**Task directions:** A word-for-word copy of every entry below is required; the images do not belong in it.

**Provided records:**
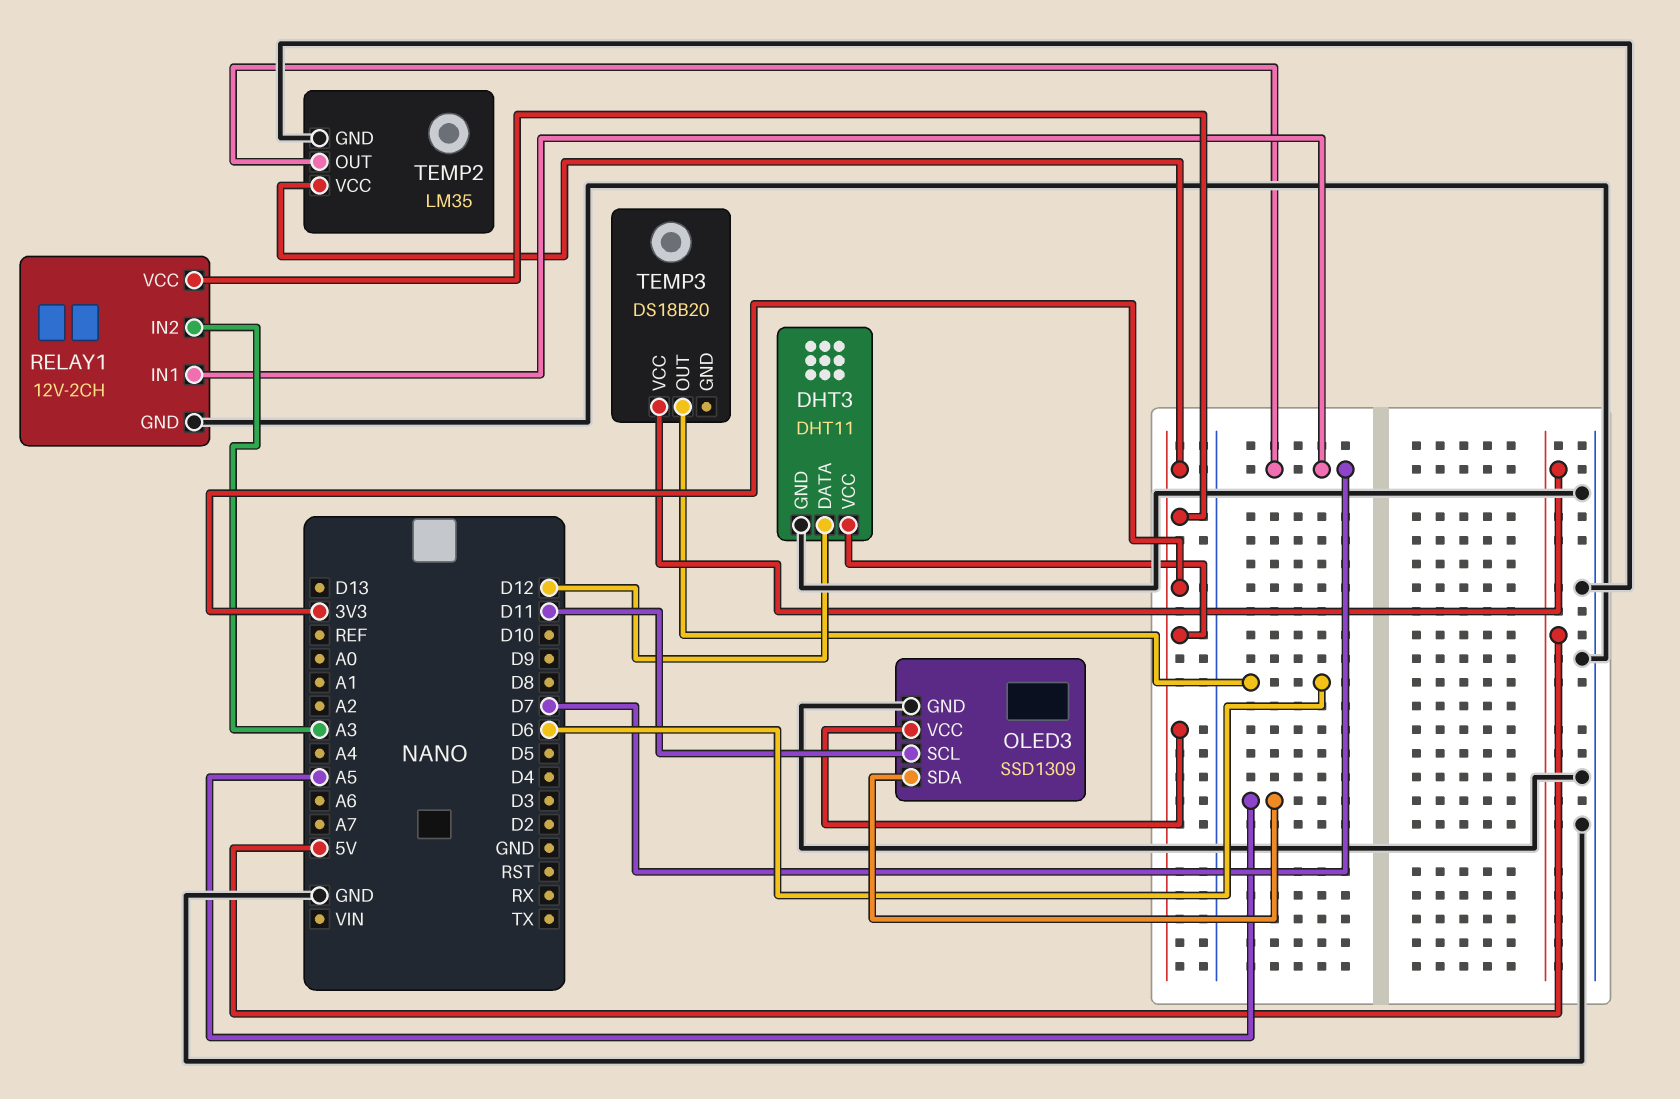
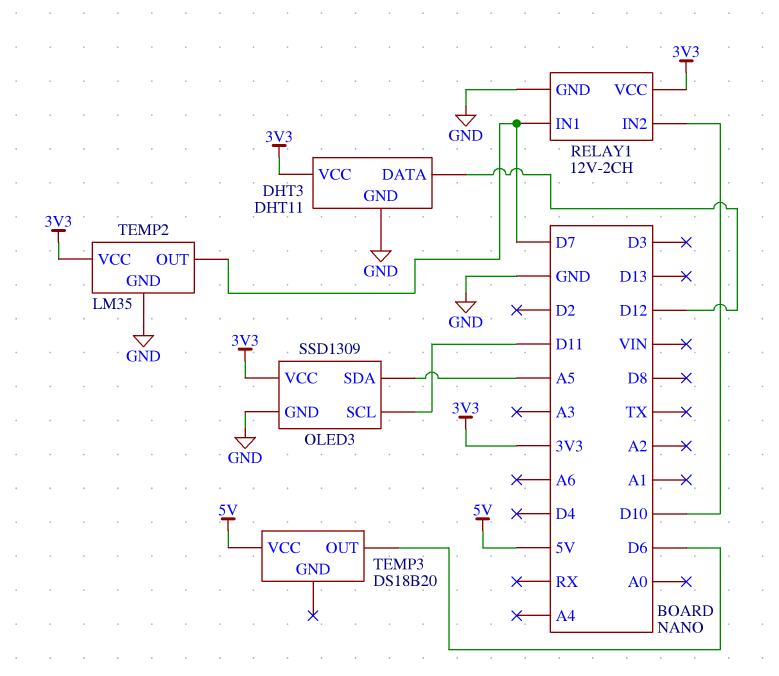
RELAY1 pin IN2: A3 -> D10

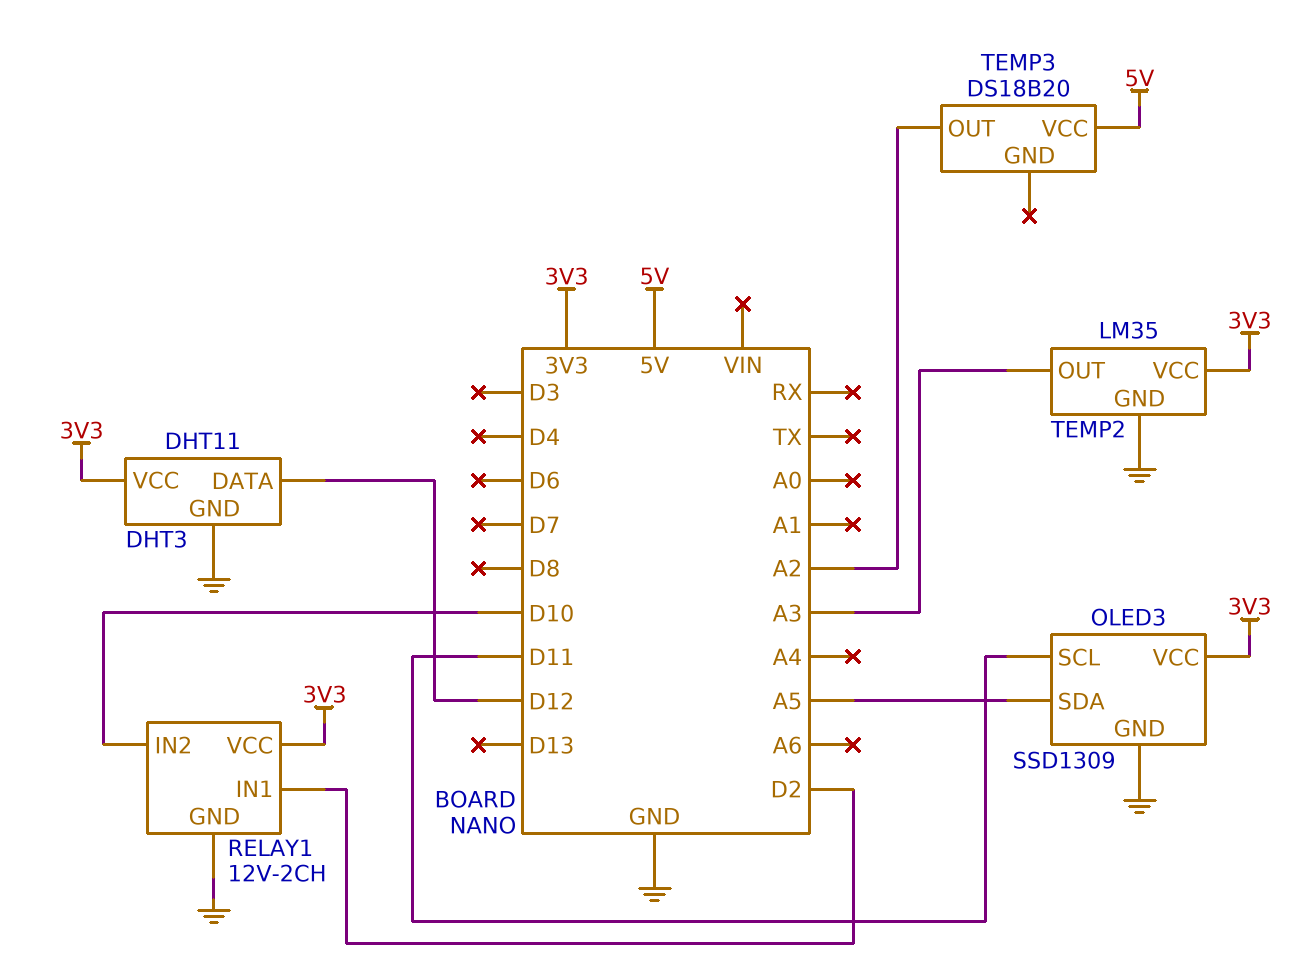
RELAY1 pin IN1: D7 -> D2
TEMP2 pin OUT: D7 -> A3
TEMP3 pin OUT: D6 -> A2

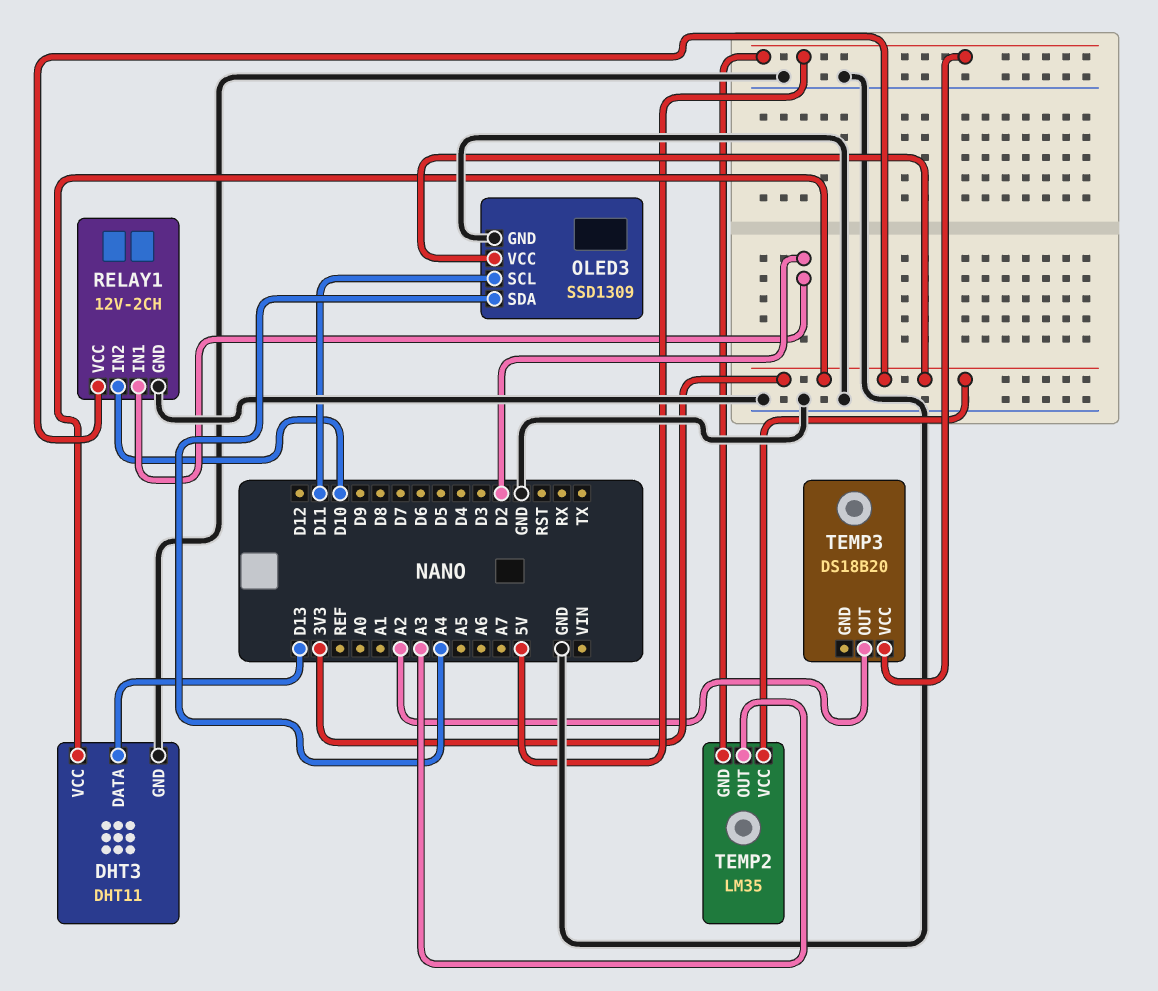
DHT3 pin DATA: D12 -> D13
OLED3 pin SDA: A5 -> A4
TEMP2 pin GND: GND -> 5V

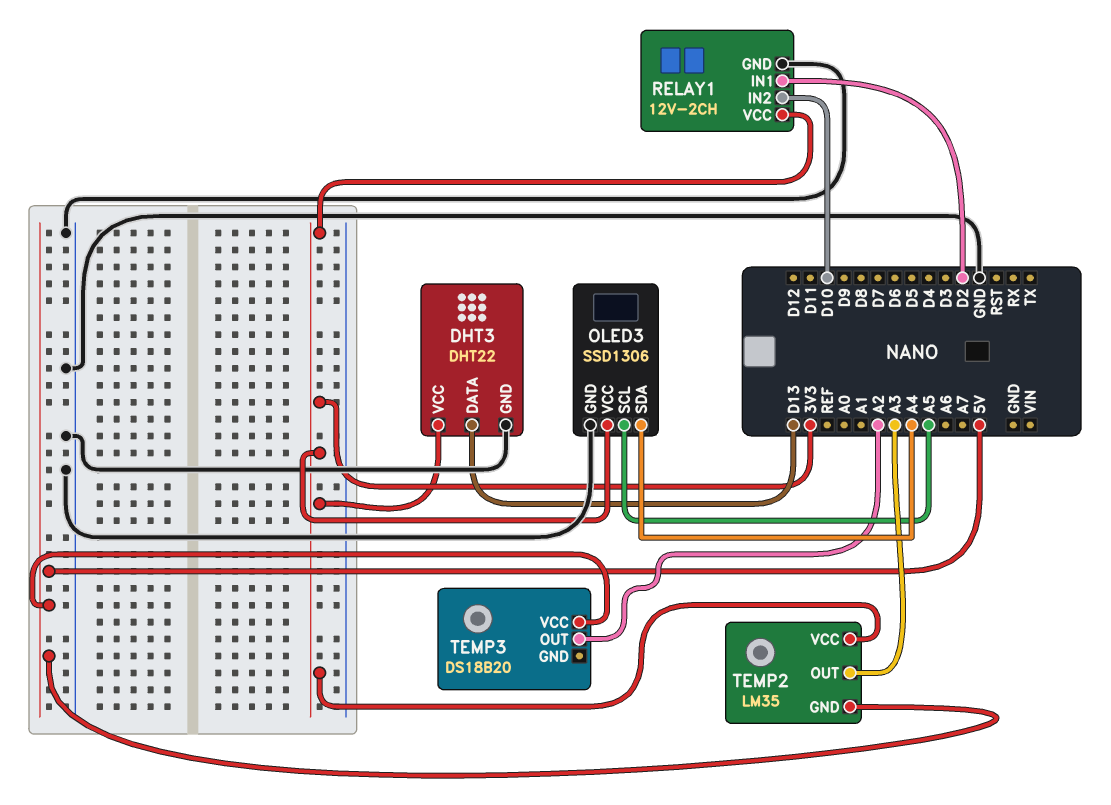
DHT3: DHT11 -> DHT22
OLED3: SSD1309 -> SSD1306
OLED3 pin SCL: D11 -> A5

**Written response:**
RELAY1 pin IN2: A3 -> D10

RELAY1 pin IN1: D7 -> D2
TEMP2 pin OUT: D7 -> A3
TEMP3 pin OUT: D6 -> A2

DHT3 pin DATA: D12 -> D13
OLED3 pin SDA: A5 -> A4
TEMP2 pin GND: GND -> 5V

DHT3: DHT11 -> DHT22
OLED3: SSD1309 -> SSD1306
OLED3 pin SCL: D11 -> A5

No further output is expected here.